* [About this task] Where the string "turquoise" occurs in a line of the entries below, copy that line.

┌─ Source records

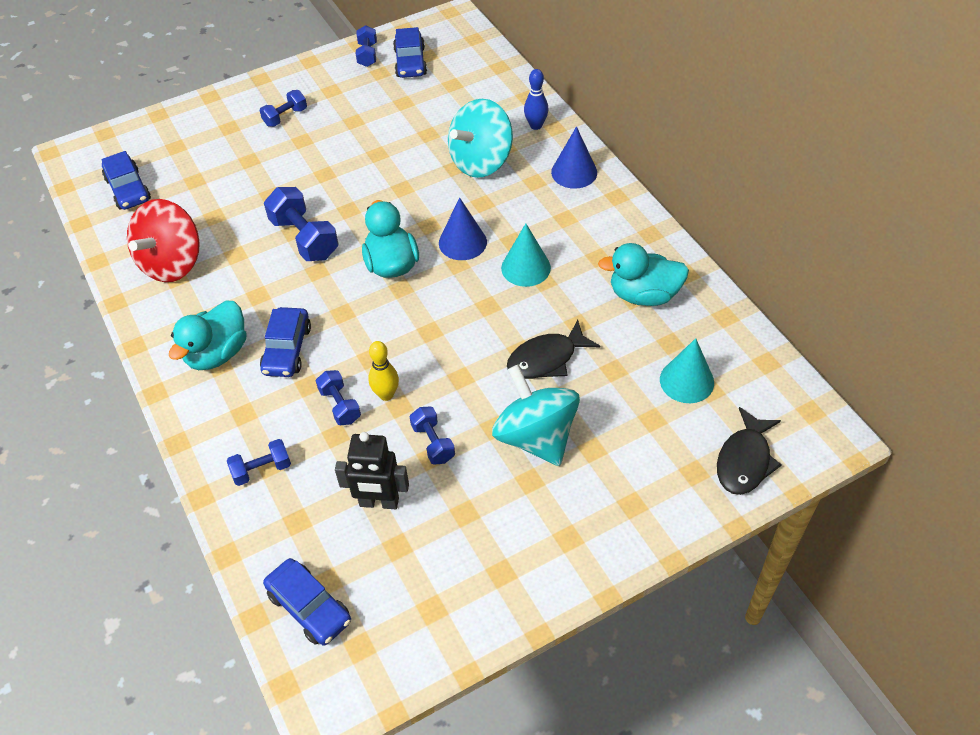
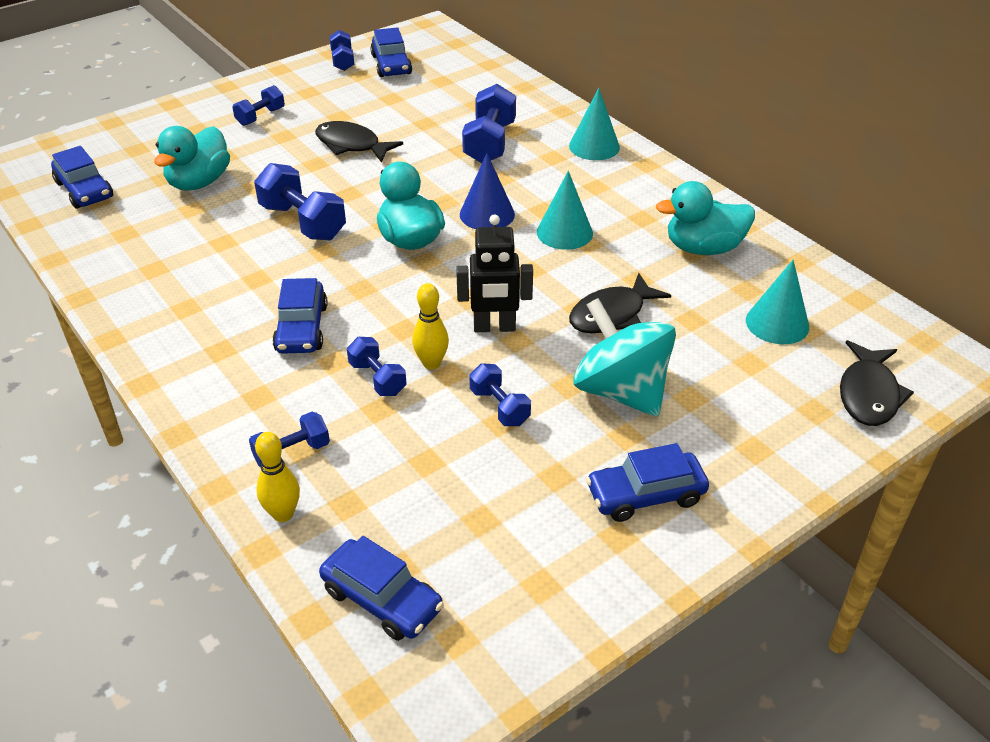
camera: 10 degrees left, 10 degrees down
(172, 263) = (147, 255): red spinning top -> none
(217, 353) = (216, 338): turquoise duck -> turquoise duck (199, 182)
(247, 524) = (283, 514): none -> yellow bowling pin
(359, 155) = (351, 145): none -> black fish
(379, 502) = (447, 474): black robot -> black robot (494, 327)
(481, 161) = (490, 143): turquoise spinning top -> blue dumbbell
(532, 538) = (645, 495): none -> blue car
(536, 125) = (541, 110): blue bowling pin -> none
(574, 172) = (594, 146): blue cone -> turquoise cone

└─

* [Output of the task]
(217, 353) = (216, 338): turquoise duck -> turquoise duck (199, 182)
(481, 161) = (490, 143): turquoise spinning top -> blue dumbbell
(574, 172) = (594, 146): blue cone -> turquoise cone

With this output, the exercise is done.